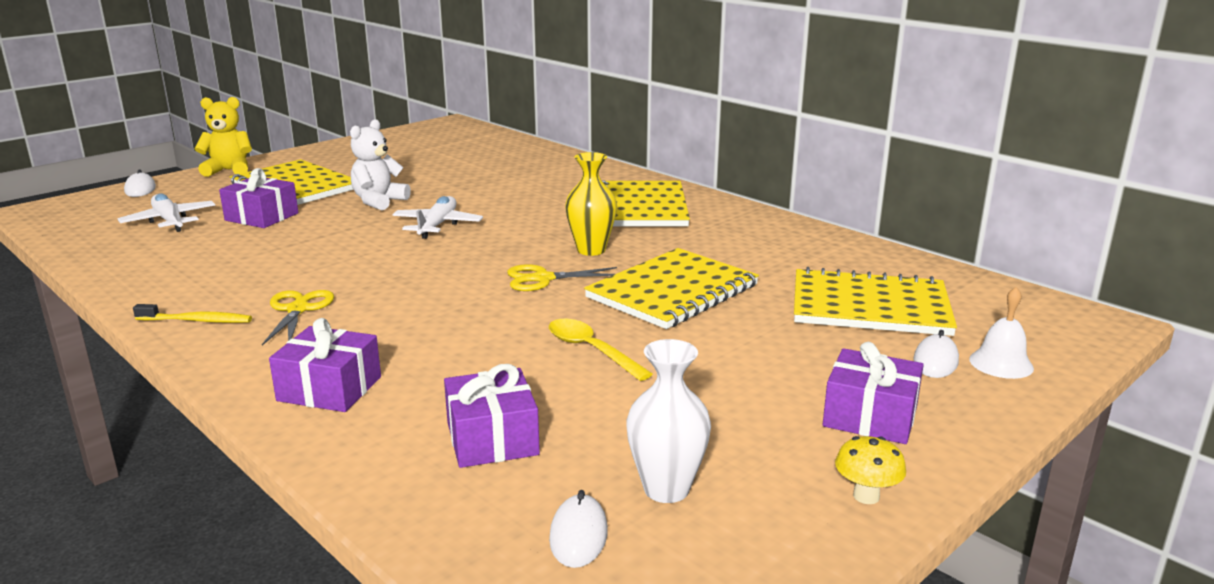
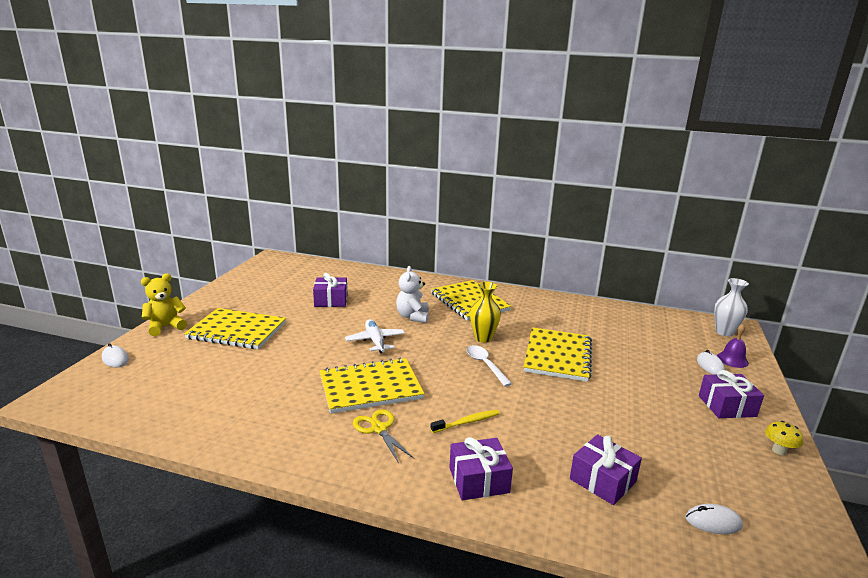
camera: 30 degrees left, 0 degrees up
white plane [118,193,215,232] -> none
yellow toothbrush [133,304,252,323] -> yellow toothbrush moved to [431,410,500,433]
purple gift [219,168,298,228] -> purple gift moved to [313,273,348,307]
white teddy bear [350,119,411,211] -> white teddy bear moved to [396,266,429,323]
yellow scissors [507,264,617,291] -> white spoon [467,345,512,387]
yellow spoon [549,319,652,381] -> none
white mouse [549,490,608,568] -> white mouse turned 60 degrees counterclockwise [686,504,743,534]
white vase [626,339,711,503] -> white vase moved to [714,278,749,337]
yellow notebook [794,267,957,336] -> yellow notebook moved to [320,358,425,414]
white bell [969,287,1034,379] -> purple bell [717,324,749,368]

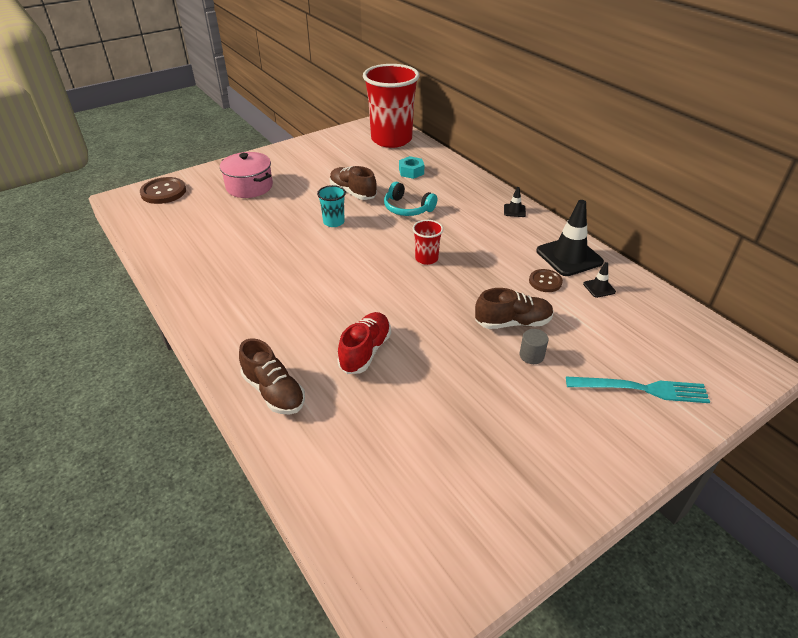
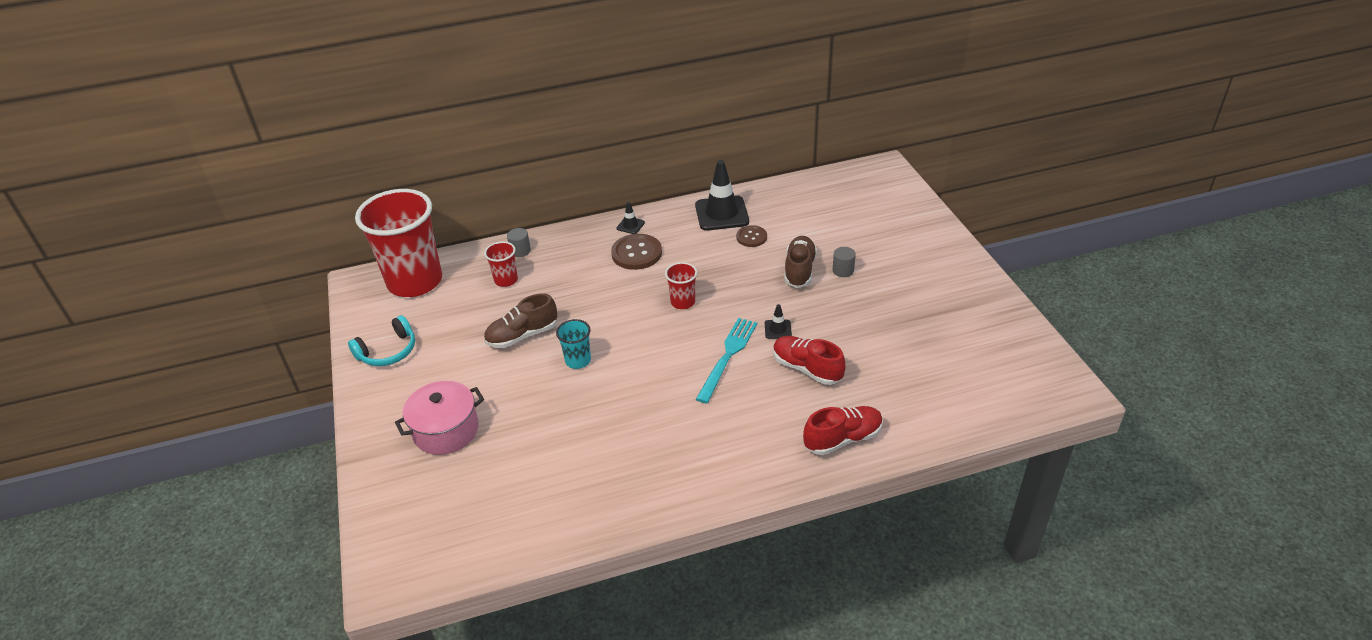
camera: 70 degrees left, 0 degrees up
brown button [140,177,186,204] -> brown button moved to [611,234,662,270]
brown shoe [239,338,305,414] -> red shoe [803,406,883,455]
turquoise headphones [384,181,437,216] -> turquoise headphones moved to [348,315,415,366]
turquoise nut [399,156,424,179] -> red cup [484,241,518,287]
turquoise fork [566,377,710,403] -> turquoise fork moved to [696,318,757,403]
black traffic cone [583,262,616,298] -> black traffic cone moved to [765,304,792,339]
none -> grey cylinder [507,228,531,257]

..........

### TASK DIRECTIONS
Once you reach the line with "brown button [140,177,186,204]" in the data above, copy it and every line after it exactly, up to and including the line with "turquoise nut [399,156,424,179]".

### SOLUTION FOR THIS PROBLEM
brown button [140,177,186,204] -> brown button moved to [611,234,662,270]
brown shoe [239,338,305,414] -> red shoe [803,406,883,455]
turquoise headphones [384,181,437,216] -> turquoise headphones moved to [348,315,415,366]
turquoise nut [399,156,424,179] -> red cup [484,241,518,287]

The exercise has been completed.